= Beginning of Section =
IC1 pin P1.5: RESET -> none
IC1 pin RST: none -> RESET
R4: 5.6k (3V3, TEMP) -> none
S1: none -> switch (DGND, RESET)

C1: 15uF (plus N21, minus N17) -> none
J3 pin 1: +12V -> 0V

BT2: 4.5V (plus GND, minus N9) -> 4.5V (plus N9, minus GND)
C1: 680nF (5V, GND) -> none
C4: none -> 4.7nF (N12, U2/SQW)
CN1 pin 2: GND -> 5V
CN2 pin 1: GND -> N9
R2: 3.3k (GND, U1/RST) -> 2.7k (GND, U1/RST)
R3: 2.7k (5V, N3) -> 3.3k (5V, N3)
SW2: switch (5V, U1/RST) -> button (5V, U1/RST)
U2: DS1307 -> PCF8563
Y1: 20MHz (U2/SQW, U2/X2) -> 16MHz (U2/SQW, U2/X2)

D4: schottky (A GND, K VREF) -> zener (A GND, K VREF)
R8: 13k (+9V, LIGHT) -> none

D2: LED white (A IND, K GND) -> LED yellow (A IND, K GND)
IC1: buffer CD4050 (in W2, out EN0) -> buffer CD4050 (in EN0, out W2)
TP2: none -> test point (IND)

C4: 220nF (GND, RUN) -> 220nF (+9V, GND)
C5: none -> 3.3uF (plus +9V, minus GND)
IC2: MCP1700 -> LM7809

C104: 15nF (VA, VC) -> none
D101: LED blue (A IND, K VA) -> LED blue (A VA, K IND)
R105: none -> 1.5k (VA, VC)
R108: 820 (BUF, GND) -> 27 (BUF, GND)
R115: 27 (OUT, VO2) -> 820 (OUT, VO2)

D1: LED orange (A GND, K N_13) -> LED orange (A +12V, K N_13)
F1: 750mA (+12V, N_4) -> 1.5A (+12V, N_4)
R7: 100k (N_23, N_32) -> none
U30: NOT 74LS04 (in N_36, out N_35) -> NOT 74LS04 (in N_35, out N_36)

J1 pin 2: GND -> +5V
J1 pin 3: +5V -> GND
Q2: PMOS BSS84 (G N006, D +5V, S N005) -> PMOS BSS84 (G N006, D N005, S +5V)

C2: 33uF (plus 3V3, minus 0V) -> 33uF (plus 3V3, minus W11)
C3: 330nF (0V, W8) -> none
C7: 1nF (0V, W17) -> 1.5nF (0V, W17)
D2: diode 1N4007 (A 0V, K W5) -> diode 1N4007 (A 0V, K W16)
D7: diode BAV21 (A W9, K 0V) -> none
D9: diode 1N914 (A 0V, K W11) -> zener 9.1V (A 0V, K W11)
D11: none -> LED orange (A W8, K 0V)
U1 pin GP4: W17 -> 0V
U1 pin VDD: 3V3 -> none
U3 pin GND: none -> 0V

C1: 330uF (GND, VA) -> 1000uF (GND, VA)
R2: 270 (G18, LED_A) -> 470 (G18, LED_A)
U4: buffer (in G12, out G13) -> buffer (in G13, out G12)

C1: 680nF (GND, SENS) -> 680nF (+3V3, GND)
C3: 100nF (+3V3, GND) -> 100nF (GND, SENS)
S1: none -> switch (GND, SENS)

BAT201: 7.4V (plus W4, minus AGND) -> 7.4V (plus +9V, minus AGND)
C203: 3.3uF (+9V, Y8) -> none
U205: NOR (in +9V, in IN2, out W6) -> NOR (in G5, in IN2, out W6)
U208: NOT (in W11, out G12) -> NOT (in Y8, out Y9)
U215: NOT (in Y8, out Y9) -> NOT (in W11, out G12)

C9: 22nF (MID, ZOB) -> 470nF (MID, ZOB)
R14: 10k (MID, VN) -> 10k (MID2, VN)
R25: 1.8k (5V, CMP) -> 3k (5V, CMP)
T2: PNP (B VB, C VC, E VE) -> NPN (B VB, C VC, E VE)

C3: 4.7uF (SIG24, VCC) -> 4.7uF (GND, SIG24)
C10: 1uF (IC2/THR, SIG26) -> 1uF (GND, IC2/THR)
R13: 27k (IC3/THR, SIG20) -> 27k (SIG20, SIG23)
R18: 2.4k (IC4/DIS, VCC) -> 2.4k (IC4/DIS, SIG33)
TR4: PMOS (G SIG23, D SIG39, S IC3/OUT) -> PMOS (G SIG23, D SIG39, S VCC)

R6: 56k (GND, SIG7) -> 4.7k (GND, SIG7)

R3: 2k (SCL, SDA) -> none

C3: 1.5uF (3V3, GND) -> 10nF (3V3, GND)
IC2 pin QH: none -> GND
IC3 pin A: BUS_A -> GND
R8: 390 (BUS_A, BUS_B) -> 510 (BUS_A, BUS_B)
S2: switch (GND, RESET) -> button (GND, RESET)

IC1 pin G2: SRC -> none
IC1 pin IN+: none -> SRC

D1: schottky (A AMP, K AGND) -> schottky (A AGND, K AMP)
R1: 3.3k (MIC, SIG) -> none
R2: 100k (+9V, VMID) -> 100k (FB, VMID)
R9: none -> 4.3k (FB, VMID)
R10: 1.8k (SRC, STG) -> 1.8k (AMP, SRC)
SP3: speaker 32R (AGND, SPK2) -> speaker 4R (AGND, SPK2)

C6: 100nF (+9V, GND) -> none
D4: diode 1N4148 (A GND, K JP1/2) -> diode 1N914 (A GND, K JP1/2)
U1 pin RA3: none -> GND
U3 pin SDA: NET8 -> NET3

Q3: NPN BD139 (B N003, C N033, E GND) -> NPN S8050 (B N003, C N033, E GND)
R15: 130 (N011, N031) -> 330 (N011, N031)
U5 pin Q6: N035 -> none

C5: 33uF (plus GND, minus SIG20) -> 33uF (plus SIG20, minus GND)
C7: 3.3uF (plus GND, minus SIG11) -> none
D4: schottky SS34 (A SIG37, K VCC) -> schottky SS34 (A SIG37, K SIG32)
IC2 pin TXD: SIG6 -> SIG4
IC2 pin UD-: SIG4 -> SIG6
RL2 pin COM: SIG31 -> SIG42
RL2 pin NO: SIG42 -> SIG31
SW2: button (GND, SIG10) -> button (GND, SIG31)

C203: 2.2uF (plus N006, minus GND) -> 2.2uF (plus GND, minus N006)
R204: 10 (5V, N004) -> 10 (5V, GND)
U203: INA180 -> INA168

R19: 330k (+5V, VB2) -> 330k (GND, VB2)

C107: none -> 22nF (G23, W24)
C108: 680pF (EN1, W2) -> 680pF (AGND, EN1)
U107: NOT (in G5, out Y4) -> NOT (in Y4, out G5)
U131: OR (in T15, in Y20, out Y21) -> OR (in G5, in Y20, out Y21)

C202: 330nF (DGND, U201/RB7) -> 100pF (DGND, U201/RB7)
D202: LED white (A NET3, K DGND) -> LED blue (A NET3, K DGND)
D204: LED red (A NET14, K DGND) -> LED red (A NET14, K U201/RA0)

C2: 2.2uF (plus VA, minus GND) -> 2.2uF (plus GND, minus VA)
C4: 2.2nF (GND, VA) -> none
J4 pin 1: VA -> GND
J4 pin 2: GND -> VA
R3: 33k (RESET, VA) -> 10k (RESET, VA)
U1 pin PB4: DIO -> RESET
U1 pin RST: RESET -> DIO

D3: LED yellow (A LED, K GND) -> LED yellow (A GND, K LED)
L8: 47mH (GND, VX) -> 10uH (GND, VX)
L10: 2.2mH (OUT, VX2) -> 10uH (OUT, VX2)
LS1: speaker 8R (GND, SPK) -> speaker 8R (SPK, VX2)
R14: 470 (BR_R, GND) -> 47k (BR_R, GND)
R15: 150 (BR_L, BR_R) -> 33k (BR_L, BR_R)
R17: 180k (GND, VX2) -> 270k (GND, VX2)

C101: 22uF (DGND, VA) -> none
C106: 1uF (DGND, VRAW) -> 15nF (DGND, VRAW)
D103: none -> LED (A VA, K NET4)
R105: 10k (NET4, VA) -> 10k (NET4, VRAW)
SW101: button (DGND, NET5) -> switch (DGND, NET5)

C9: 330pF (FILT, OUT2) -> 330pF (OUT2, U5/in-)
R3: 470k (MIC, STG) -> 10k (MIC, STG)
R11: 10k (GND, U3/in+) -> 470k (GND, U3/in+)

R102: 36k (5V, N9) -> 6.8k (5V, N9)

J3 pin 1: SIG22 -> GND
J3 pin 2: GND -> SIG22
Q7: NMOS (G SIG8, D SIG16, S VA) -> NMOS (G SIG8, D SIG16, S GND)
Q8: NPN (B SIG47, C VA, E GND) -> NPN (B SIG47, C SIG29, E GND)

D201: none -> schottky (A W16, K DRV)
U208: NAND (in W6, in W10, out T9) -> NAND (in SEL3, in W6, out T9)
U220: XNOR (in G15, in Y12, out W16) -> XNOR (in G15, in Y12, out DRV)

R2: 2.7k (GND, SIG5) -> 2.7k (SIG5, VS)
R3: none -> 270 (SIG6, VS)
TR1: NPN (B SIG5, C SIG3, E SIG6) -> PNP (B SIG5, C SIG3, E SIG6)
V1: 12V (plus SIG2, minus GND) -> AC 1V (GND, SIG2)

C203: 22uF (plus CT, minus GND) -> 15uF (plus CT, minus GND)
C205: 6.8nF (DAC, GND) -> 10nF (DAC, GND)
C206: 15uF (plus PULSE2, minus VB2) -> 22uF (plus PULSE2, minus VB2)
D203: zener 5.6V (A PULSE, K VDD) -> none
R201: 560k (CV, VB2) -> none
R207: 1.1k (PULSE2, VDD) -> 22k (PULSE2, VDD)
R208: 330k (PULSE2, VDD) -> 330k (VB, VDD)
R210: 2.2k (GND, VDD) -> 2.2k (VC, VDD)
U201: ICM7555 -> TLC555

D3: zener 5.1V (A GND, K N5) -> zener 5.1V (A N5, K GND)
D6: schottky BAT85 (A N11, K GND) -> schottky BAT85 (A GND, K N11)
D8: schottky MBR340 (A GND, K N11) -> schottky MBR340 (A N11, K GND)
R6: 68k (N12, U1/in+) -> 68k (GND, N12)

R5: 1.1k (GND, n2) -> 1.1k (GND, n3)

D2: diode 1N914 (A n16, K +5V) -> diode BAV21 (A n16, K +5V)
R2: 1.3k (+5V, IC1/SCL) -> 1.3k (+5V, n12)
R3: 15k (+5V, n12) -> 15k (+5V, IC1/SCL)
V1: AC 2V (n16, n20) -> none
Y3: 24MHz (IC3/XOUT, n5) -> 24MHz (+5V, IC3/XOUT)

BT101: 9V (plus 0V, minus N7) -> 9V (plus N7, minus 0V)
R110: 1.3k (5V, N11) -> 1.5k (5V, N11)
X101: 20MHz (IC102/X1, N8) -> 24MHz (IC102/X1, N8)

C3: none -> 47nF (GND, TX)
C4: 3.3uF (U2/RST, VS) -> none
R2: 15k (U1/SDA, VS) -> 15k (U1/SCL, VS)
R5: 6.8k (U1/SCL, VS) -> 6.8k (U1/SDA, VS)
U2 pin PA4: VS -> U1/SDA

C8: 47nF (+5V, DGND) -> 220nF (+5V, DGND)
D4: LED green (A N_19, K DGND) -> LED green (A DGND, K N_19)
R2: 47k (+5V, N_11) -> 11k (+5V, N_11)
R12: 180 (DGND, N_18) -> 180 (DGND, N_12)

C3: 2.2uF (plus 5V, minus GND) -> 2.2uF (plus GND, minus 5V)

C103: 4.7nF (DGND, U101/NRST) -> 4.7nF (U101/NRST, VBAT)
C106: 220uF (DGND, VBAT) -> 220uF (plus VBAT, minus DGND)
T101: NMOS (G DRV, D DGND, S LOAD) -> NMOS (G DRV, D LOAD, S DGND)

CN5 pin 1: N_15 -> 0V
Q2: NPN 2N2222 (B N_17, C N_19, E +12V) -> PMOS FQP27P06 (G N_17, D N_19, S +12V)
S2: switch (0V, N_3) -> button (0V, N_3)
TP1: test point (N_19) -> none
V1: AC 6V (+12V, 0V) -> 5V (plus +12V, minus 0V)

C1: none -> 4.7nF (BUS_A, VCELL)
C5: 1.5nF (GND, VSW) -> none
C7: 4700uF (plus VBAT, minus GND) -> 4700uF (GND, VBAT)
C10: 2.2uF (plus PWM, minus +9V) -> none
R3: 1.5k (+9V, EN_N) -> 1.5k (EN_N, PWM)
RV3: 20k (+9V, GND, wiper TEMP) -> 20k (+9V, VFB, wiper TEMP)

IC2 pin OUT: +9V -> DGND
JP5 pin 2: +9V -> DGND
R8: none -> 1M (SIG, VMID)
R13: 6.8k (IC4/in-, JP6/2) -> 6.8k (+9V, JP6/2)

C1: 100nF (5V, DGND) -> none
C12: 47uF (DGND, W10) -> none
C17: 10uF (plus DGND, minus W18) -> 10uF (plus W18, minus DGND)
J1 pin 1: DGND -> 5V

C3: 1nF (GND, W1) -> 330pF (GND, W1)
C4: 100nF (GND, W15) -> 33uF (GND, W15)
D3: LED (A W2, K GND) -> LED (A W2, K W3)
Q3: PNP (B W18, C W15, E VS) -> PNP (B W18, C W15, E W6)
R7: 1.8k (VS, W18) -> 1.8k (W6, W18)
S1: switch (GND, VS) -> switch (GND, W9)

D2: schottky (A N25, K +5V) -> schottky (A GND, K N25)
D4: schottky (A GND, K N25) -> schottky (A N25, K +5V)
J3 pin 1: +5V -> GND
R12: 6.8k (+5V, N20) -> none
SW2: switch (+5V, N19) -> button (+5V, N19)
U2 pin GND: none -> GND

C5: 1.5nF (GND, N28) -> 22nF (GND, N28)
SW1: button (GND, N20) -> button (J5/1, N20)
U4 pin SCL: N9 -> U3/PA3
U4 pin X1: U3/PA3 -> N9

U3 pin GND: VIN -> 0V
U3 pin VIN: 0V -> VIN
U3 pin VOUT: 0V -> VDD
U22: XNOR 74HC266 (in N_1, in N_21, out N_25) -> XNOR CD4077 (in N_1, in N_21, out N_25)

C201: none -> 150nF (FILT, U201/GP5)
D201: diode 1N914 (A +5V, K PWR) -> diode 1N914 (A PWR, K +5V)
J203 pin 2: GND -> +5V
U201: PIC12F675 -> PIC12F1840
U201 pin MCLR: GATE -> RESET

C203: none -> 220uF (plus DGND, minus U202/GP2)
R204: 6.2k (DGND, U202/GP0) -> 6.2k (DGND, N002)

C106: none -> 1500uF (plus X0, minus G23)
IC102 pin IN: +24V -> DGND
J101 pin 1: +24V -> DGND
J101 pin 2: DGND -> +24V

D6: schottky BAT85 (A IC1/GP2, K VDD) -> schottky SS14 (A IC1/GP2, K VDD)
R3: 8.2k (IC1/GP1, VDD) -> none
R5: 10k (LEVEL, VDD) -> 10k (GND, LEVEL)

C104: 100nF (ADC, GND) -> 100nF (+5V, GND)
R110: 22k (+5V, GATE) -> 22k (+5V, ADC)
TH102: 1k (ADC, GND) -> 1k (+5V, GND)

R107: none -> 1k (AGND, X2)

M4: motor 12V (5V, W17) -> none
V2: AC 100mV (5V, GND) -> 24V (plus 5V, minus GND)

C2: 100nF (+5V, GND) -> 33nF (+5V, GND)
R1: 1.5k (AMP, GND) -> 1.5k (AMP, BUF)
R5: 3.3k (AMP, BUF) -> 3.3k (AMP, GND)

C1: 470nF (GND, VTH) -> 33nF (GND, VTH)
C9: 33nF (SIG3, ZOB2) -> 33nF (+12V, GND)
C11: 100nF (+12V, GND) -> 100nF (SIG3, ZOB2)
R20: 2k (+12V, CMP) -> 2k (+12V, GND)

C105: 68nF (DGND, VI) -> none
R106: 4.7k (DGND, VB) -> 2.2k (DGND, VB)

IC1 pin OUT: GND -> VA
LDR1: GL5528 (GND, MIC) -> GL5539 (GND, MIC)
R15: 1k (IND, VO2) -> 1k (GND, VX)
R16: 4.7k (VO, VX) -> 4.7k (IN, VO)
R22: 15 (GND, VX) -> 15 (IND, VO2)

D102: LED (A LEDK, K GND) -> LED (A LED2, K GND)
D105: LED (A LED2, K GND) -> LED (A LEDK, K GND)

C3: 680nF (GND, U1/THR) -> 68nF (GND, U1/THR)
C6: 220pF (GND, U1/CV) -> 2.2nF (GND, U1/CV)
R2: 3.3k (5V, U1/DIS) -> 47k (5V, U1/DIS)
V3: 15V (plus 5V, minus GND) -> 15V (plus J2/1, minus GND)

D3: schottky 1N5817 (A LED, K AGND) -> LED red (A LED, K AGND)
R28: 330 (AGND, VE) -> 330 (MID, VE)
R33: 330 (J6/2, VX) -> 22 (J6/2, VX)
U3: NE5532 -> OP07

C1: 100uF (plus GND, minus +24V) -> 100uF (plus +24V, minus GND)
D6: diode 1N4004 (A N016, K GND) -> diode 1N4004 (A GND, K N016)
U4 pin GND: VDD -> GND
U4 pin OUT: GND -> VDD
= End of Section =
Work order
Go through the data above from its first line and copy each line exactly, stopping once the line with "Q2: PMOS BSS84" has been copied.

Final answer
IC1 pin P1.5: RESET -> none
IC1 pin RST: none -> RESET
R4: 5.6k (3V3, TEMP) -> none
S1: none -> switch (DGND, RESET)

C1: 15uF (plus N21, minus N17) -> none
J3 pin 1: +12V -> 0V

BT2: 4.5V (plus GND, minus N9) -> 4.5V (plus N9, minus GND)
C1: 680nF (5V, GND) -> none
C4: none -> 4.7nF (N12, U2/SQW)
CN1 pin 2: GND -> 5V
CN2 pin 1: GND -> N9
R2: 3.3k (GND, U1/RST) -> 2.7k (GND, U1/RST)
R3: 2.7k (5V, N3) -> 3.3k (5V, N3)
SW2: switch (5V, U1/RST) -> button (5V, U1/RST)
U2: DS1307 -> PCF8563
Y1: 20MHz (U2/SQW, U2/X2) -> 16MHz (U2/SQW, U2/X2)

D4: schottky (A GND, K VREF) -> zener (A GND, K VREF)
R8: 13k (+9V, LIGHT) -> none

D2: LED white (A IND, K GND) -> LED yellow (A IND, K GND)
IC1: buffer CD4050 (in W2, out EN0) -> buffer CD4050 (in EN0, out W2)
TP2: none -> test point (IND)

C4: 220nF (GND, RUN) -> 220nF (+9V, GND)
C5: none -> 3.3uF (plus +9V, minus GND)
IC2: MCP1700 -> LM7809

C104: 15nF (VA, VC) -> none
D101: LED blue (A IND, K VA) -> LED blue (A VA, K IND)
R105: none -> 1.5k (VA, VC)
R108: 820 (BUF, GND) -> 27 (BUF, GND)
R115: 27 (OUT, VO2) -> 820 (OUT, VO2)

D1: LED orange (A GND, K N_13) -> LED orange (A +12V, K N_13)
F1: 750mA (+12V, N_4) -> 1.5A (+12V, N_4)
R7: 100k (N_23, N_32) -> none
U30: NOT 74LS04 (in N_36, out N_35) -> NOT 74LS04 (in N_35, out N_36)

J1 pin 2: GND -> +5V
J1 pin 3: +5V -> GND
Q2: PMOS BSS84 (G N006, D +5V, S N005) -> PMOS BSS84 (G N006, D N005, S +5V)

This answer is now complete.